Modification records:
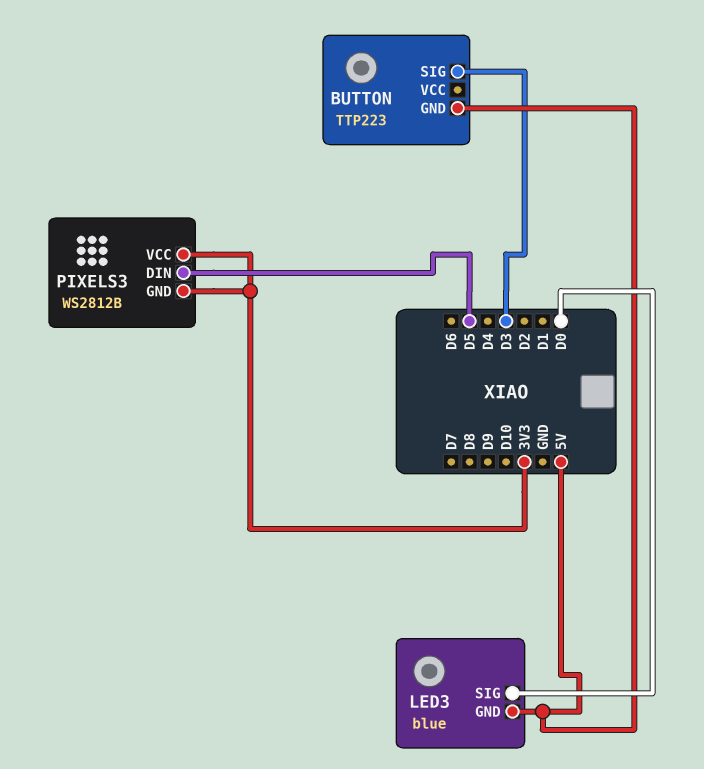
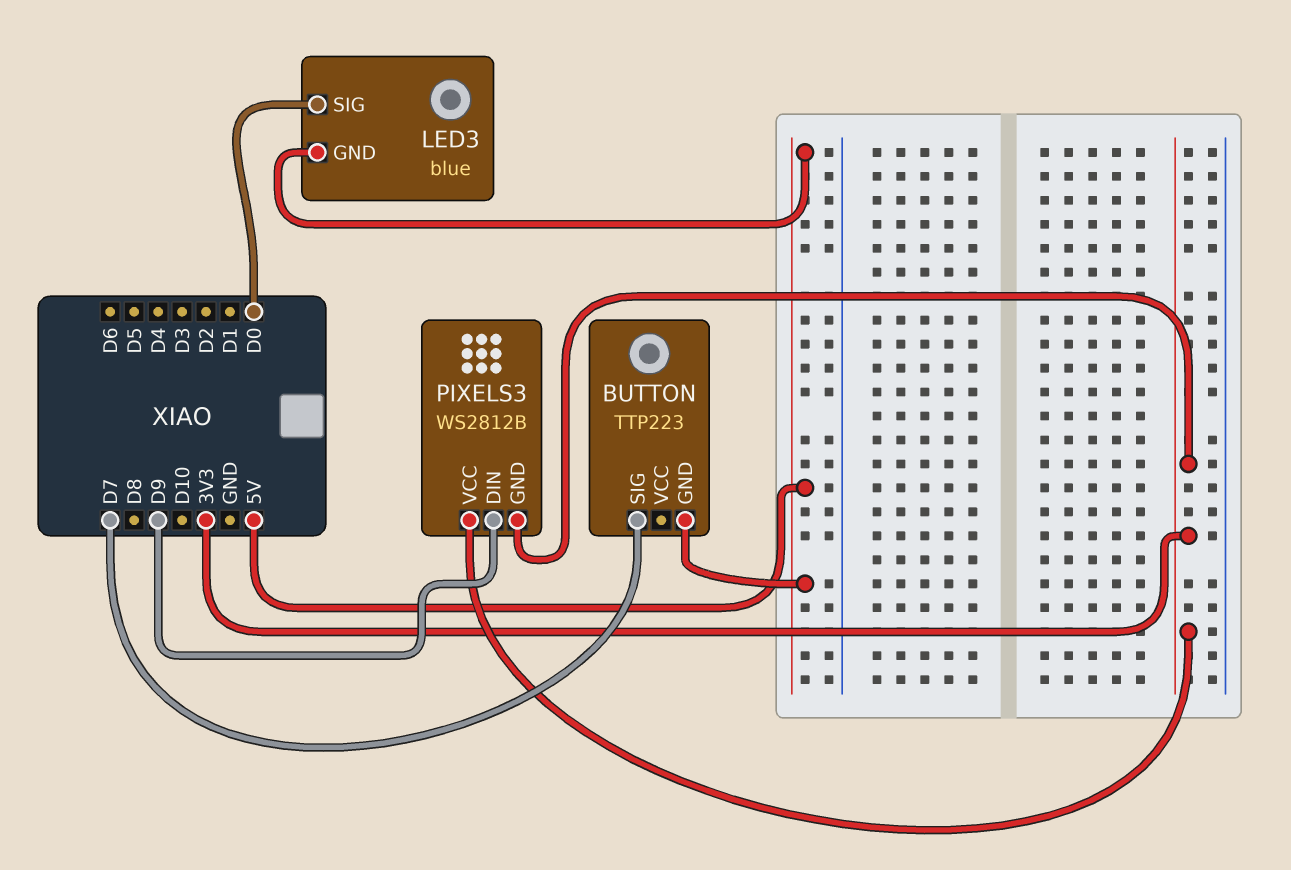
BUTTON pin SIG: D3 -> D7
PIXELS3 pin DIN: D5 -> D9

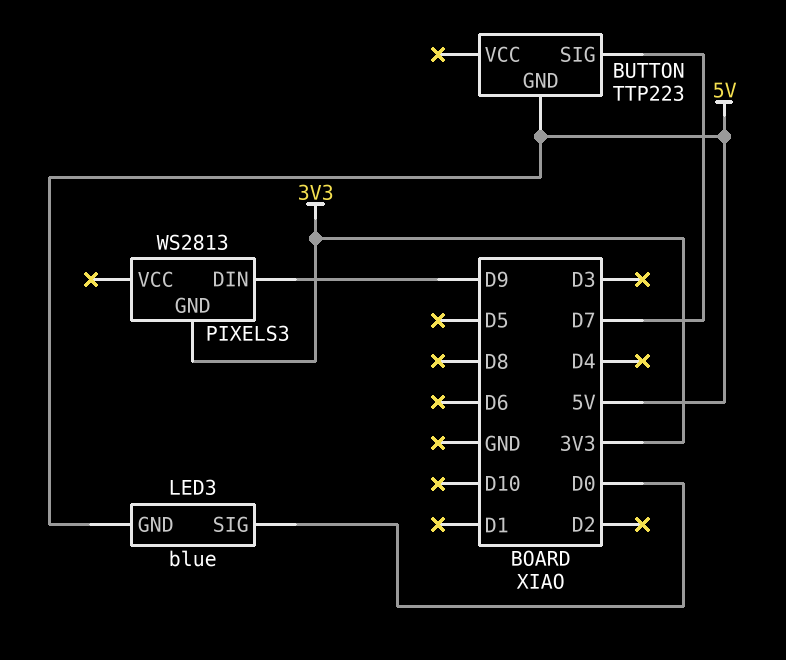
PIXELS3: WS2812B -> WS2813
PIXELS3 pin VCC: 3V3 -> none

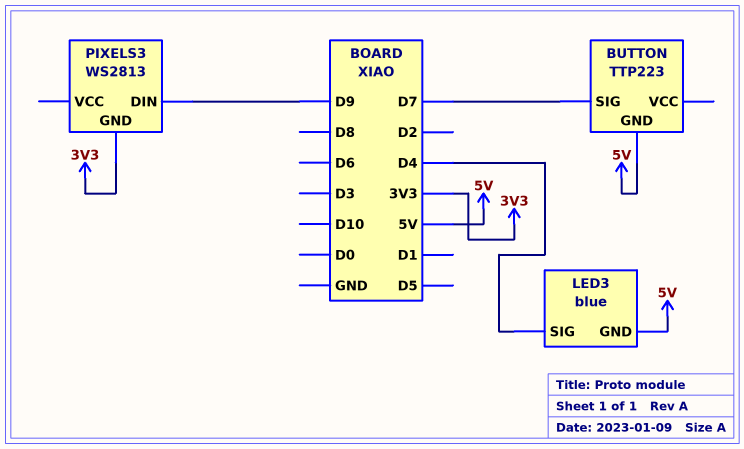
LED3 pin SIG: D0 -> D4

> [What you need to do] Would you copy every entry exactly as it stands, leaving out the pictures?

> [Problem solution]
BUTTON pin SIG: D3 -> D7
PIXELS3 pin DIN: D5 -> D9

PIXELS3: WS2812B -> WS2813
PIXELS3 pin VCC: 3V3 -> none

LED3 pin SIG: D0 -> D4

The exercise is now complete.